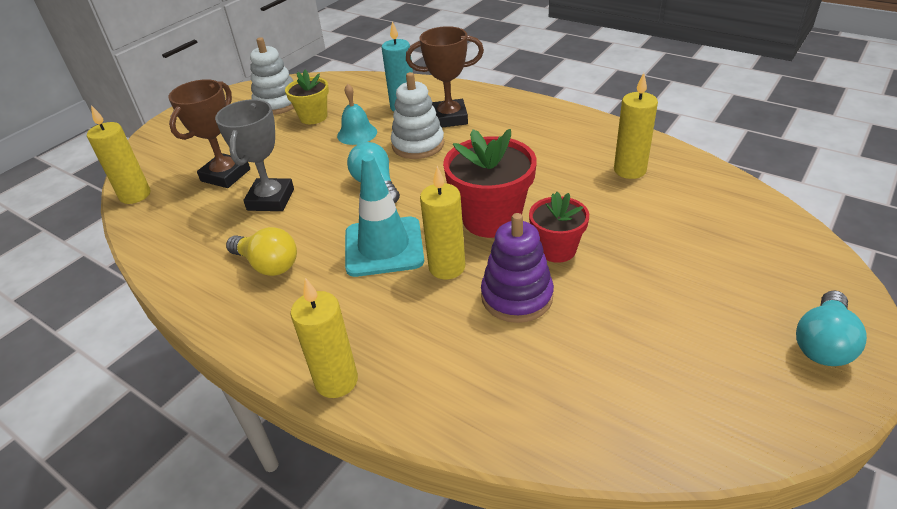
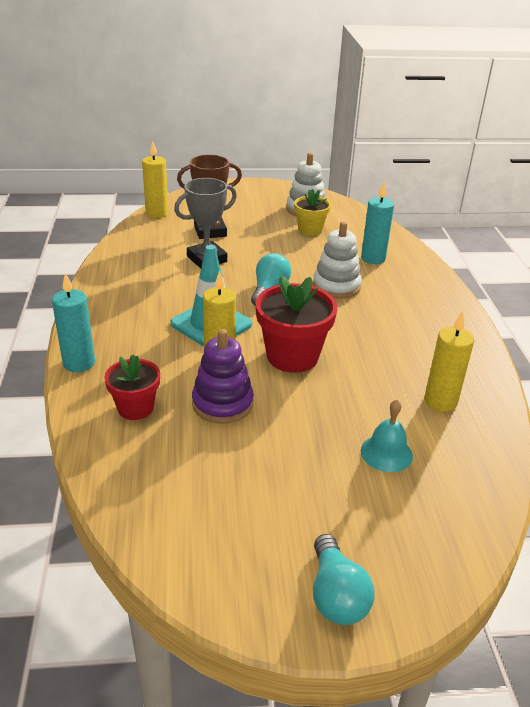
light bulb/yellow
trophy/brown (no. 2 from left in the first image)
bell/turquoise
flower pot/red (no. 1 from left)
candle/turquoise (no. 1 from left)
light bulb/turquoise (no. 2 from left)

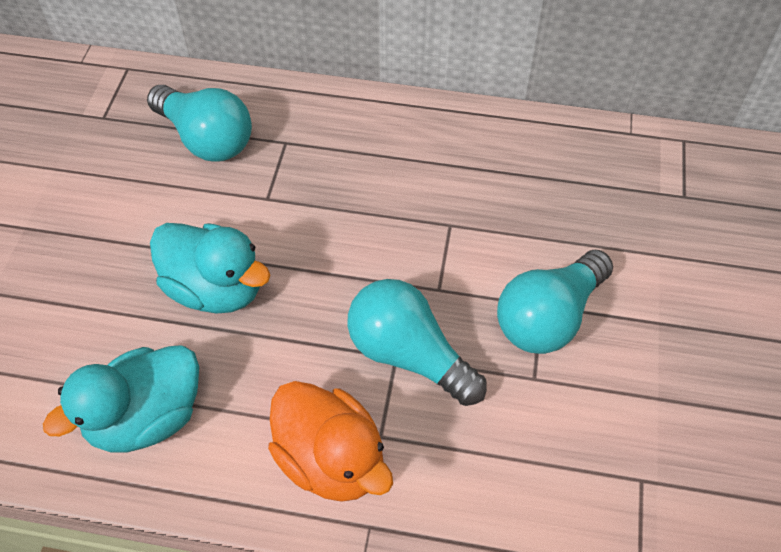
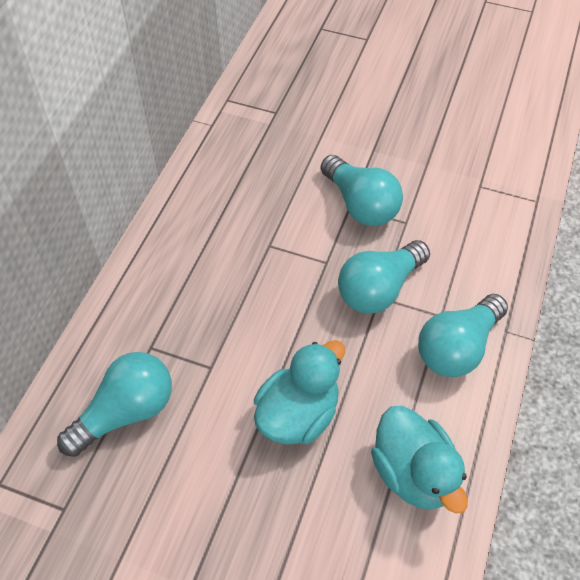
light bulb/turquoise (no. 4 from left)

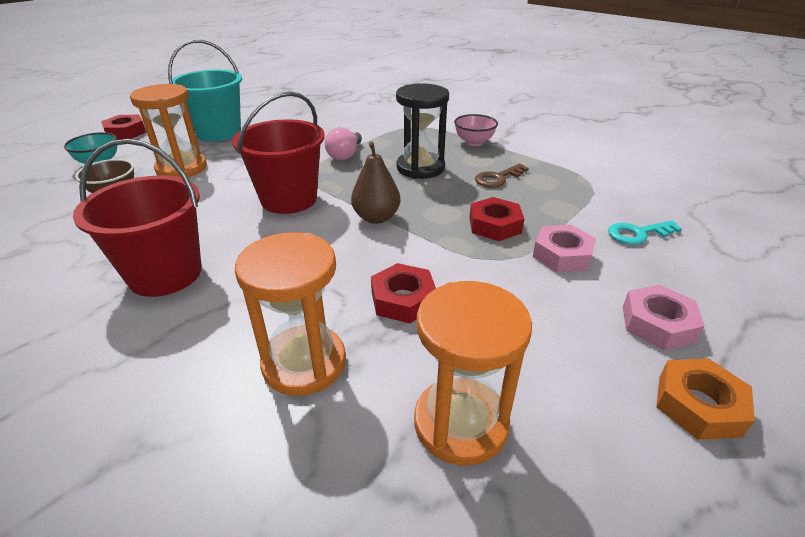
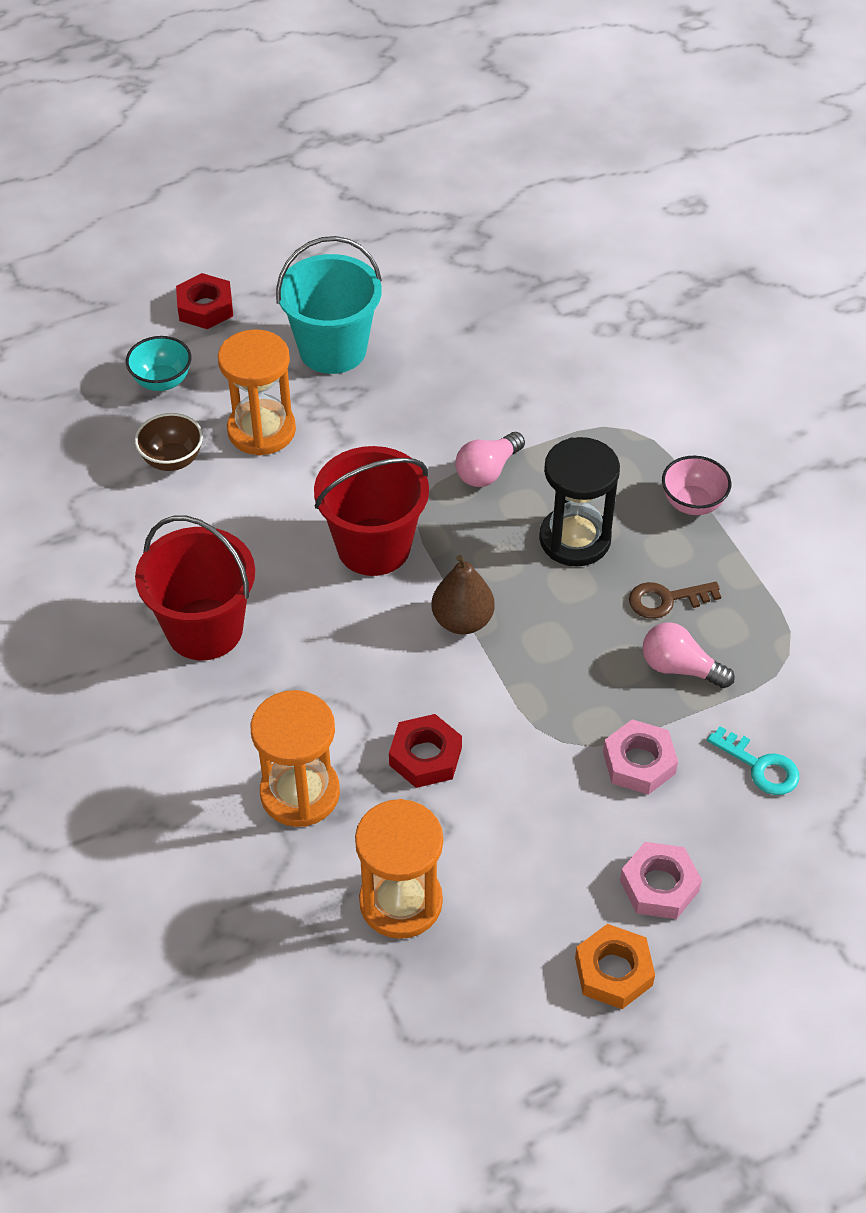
nut/red (no. 3 from left in the first image)
light bulb/pink (no. 2 from left)
key/turquoise

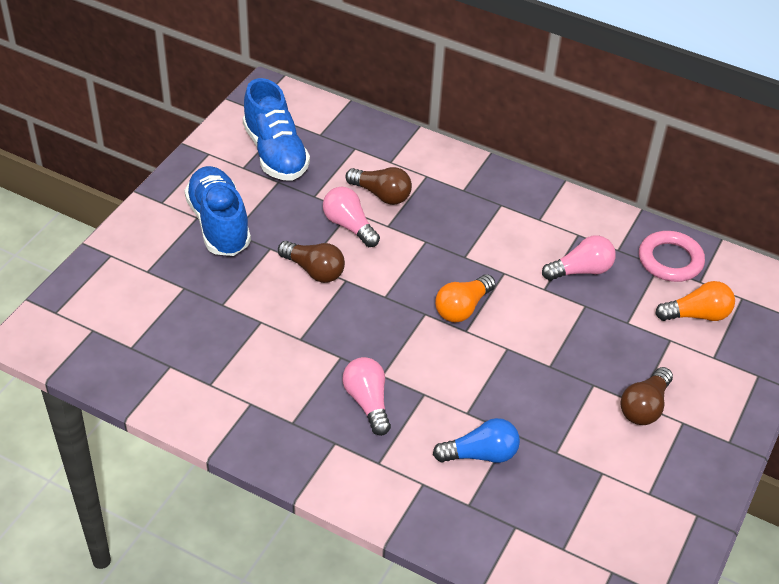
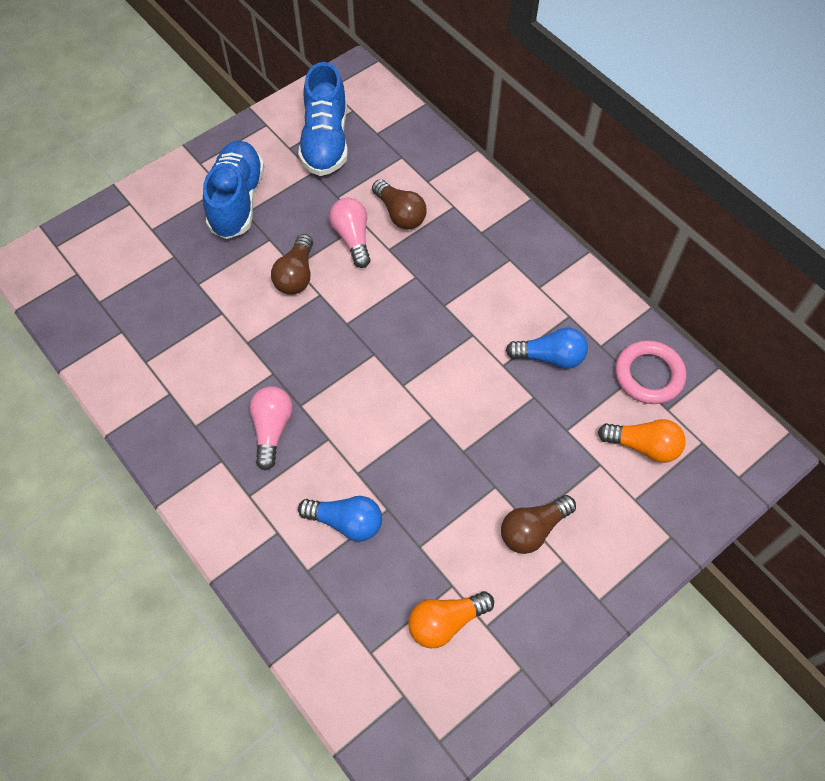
light bulb/orange (no. 1 from left)
light bulb/blue (no. 2 from left)
light bulb/brown (no. 1 from left)

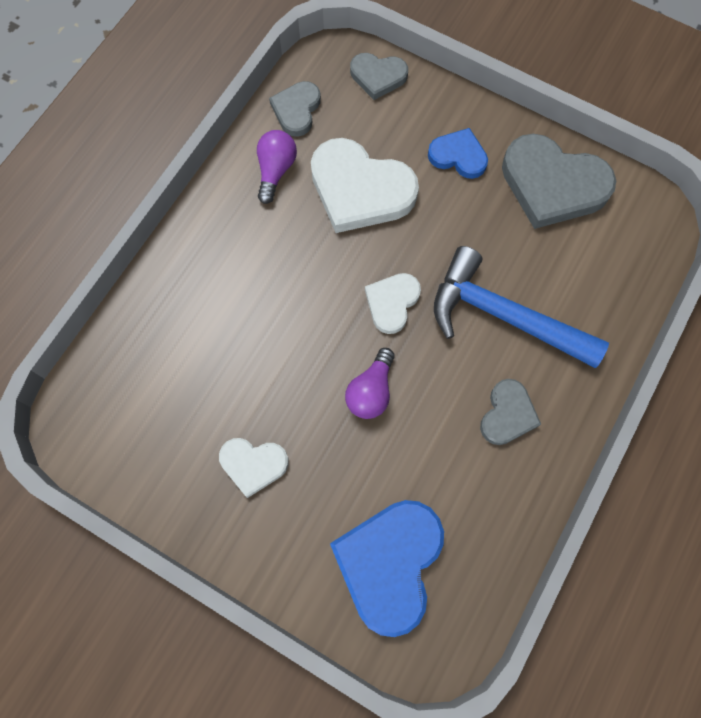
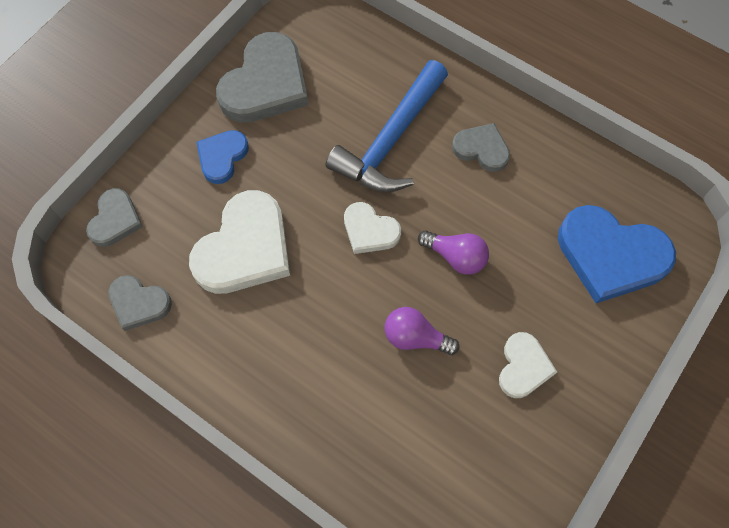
light bulb/purple (no. 1 from left)

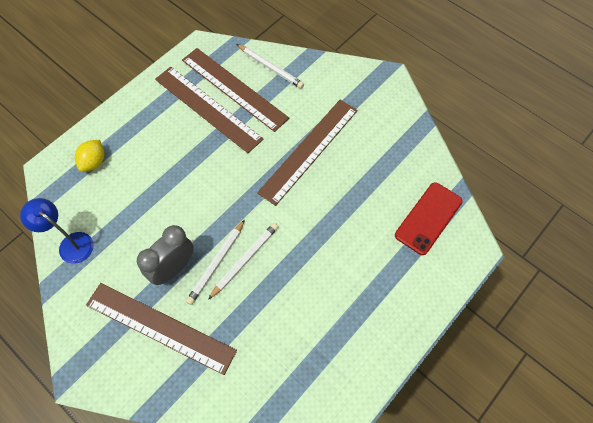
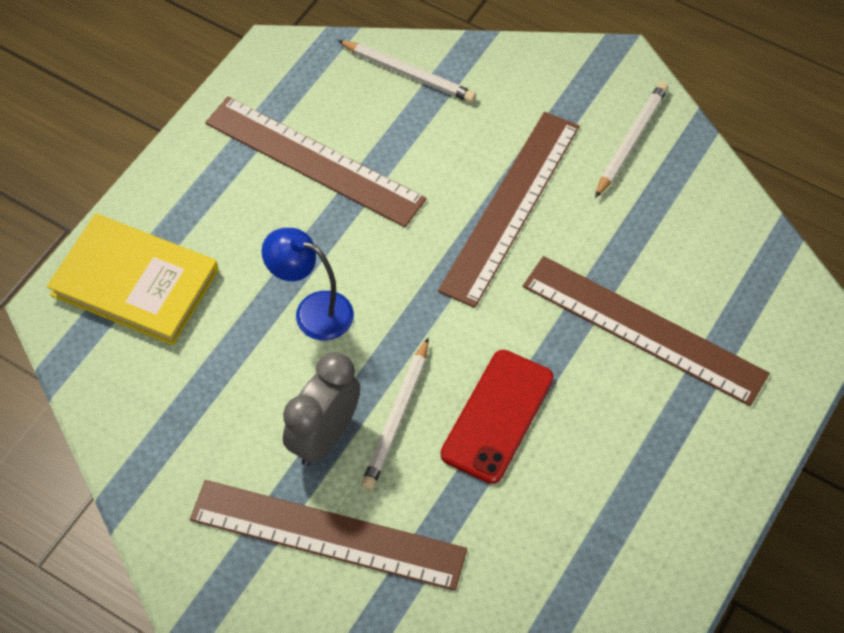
lamp/blue
ruler/brown (no. 4 from left)
pencil/white (no. 3 from left)
phone/red
book/yellow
+--
ASSIGNED TASK → Your answer must be exactly the lines from the one with "key/turquoise" through the final line of the data, with no pictures in it.

WRITTEN ANSWER →
key/turquoise

light bulb/orange (no. 1 from left)
light bulb/blue (no. 2 from left)
light bulb/brown (no. 1 from left)

light bulb/purple (no. 1 from left)

lamp/blue
ruler/brown (no. 4 from left)
pencil/white (no. 3 from left)
phone/red
book/yellow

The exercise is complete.